[Provided records — start]

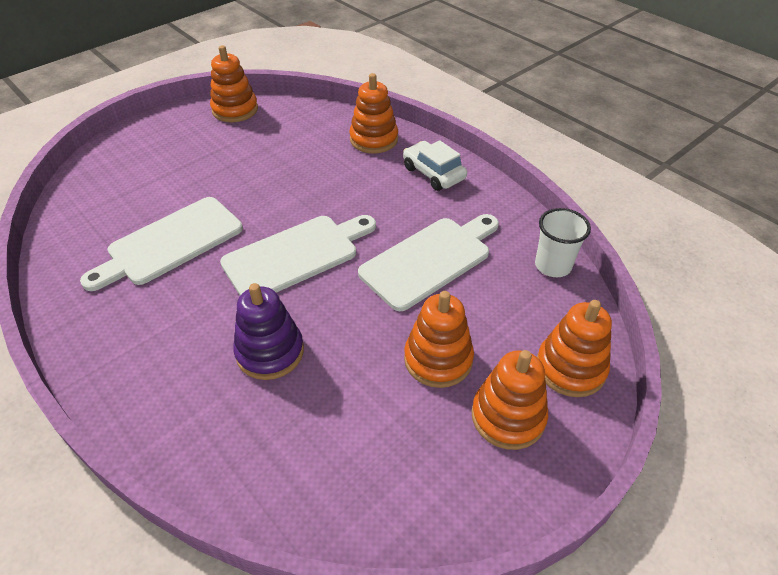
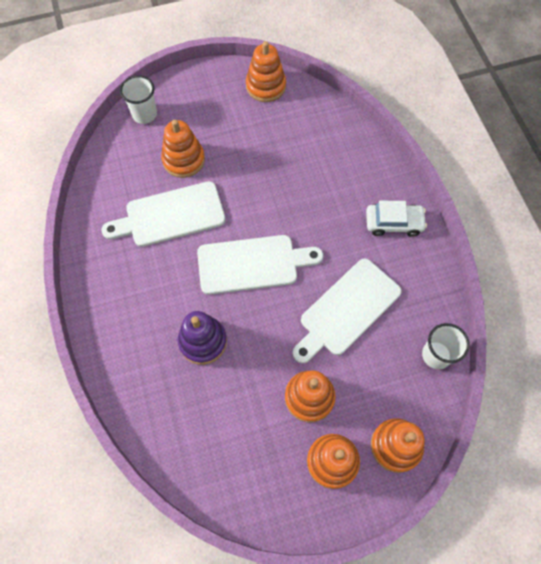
camera: 25 degrees right, 20 degrees up
orange stacking toy [349,73,398,154] -> orange stacking toy moved to [161,120,205,178]
white cutting board [358,214,499,311] -> white cutting board turned 150 degrees clockwise [293,258,402,364]
white car [403,140,467,191] -> white car turned 105 degrees clockwise [366,201,427,237]
none -> white cup [120,75,157,124]

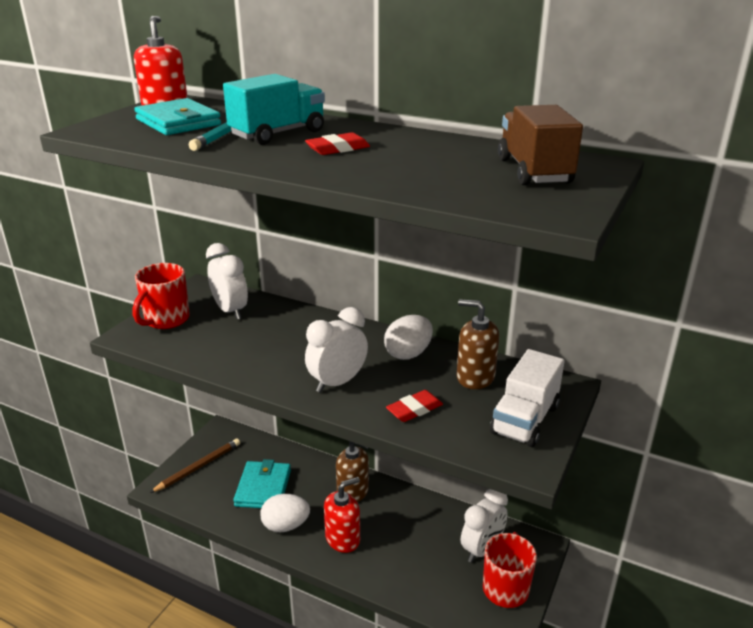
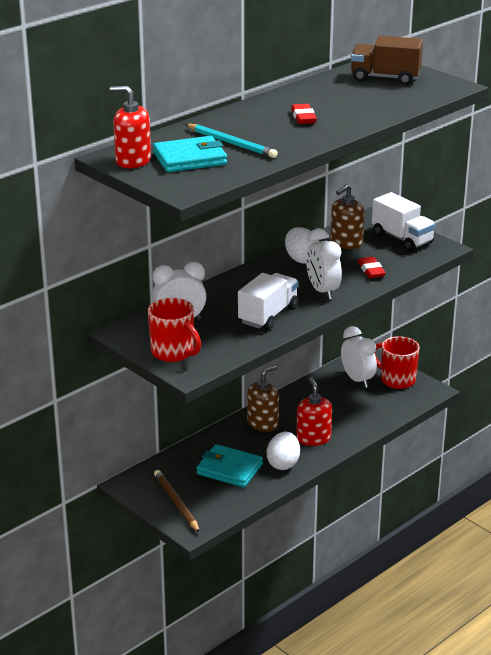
camera: 70 degrees left, 0 degrees up
turquoise truck [223,74,325,145] -> none
none -> white truck [238,273,299,330]

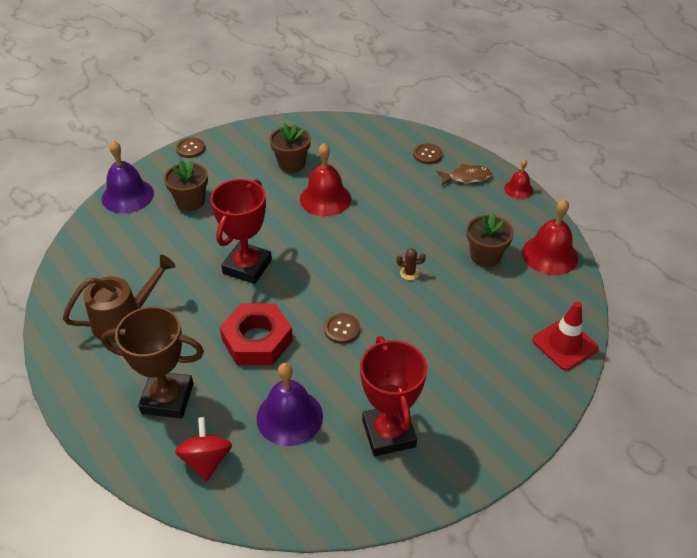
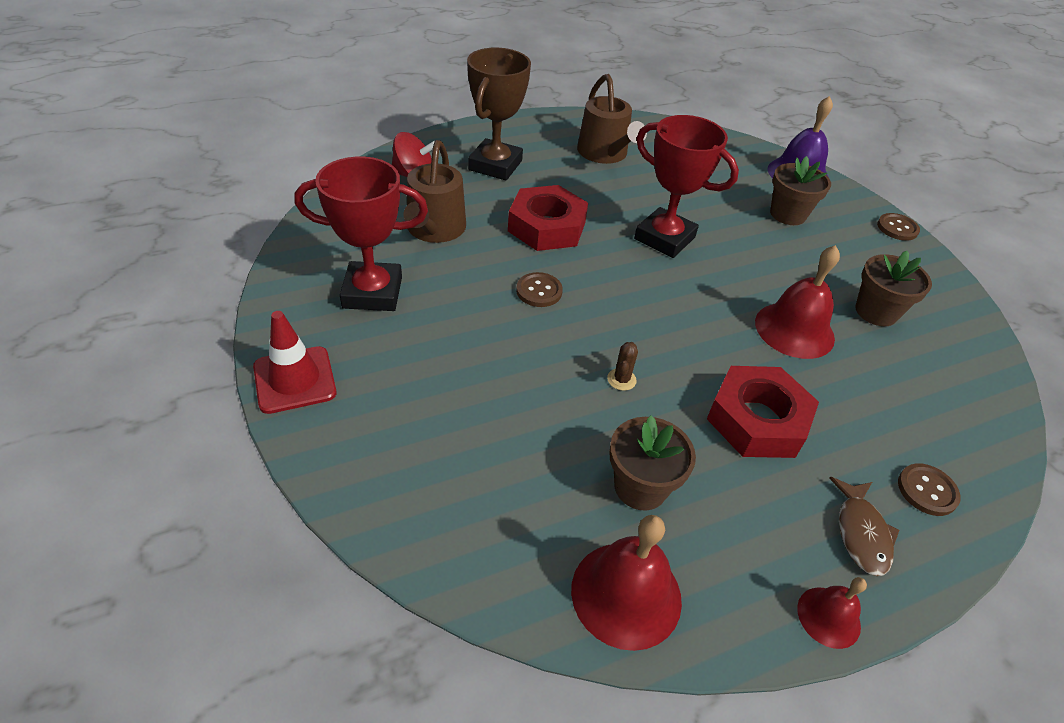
camera: 100 degrees right, 0 degrees up
purple bell [256,363,323,446] -> brown watering can [404,140,466,243]
red traffic cone [532,302,599,370] -> red traffic cone moved to [253,311,337,414]
none -> red nut [707,366,819,458]

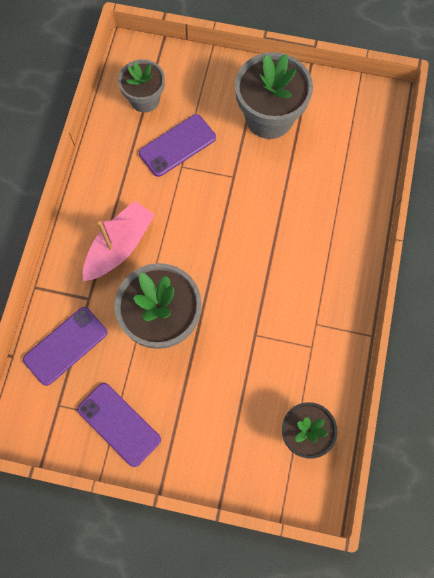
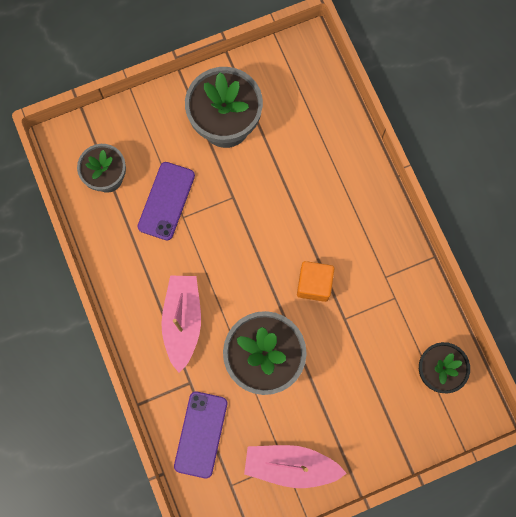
camera: 35 degrees left, 5 degrees up
purple phone [77,383,161,467] -> pink boat [244,445,347,488]
none -> orange cube [297,261,334,302]

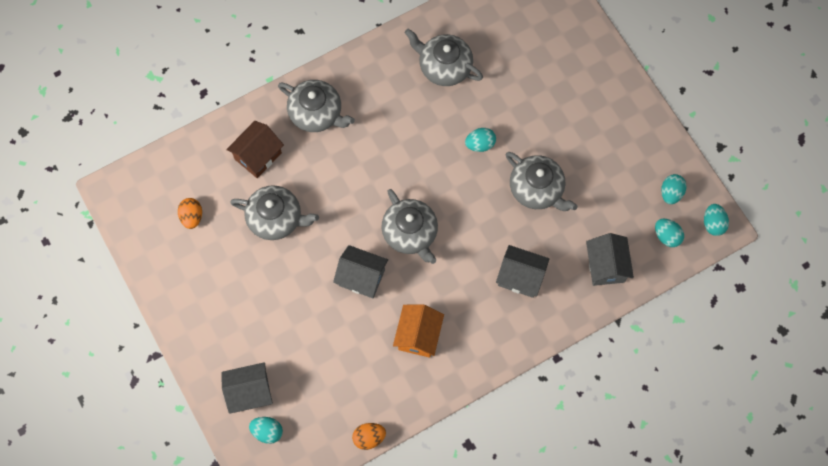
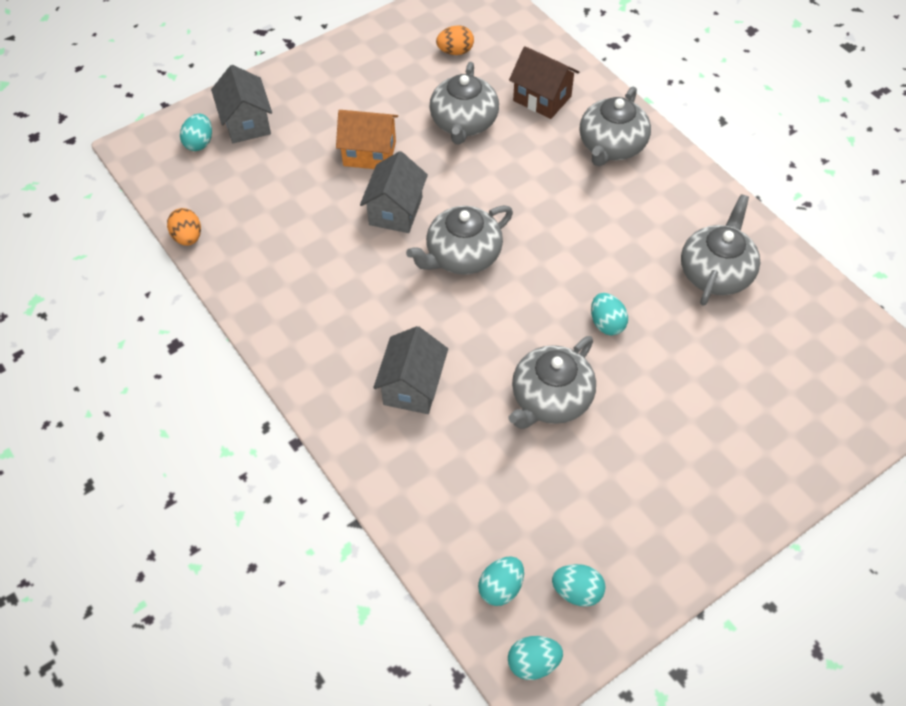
camera: 85 degrees right, 15 degrees down
orange house [393,304,444,358] -> orange house moved to [336,110,398,169]
grey house [586,233,634,286] -> none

[Provided records — finish]

The result should hold only the lines from the line with "turquoise truck [223,74,325,145] -> none" through the final line of the records above, copied exactly, with pictures left out.

turquoise truck [223,74,325,145] -> none
none -> white truck [238,273,299,330]

camera: 100 degrees right, 0 degrees up
purple bell [256,363,323,446] -> brown watering can [404,140,466,243]
red traffic cone [532,302,599,370] -> red traffic cone moved to [253,311,337,414]
none -> red nut [707,366,819,458]

camera: 35 degrees left, 5 degrees up
purple phone [77,383,161,467] -> pink boat [244,445,347,488]
none -> orange cube [297,261,334,302]

camera: 85 degrees right, 15 degrees down
orange house [393,304,444,358] -> orange house moved to [336,110,398,169]
grey house [586,233,634,286] -> none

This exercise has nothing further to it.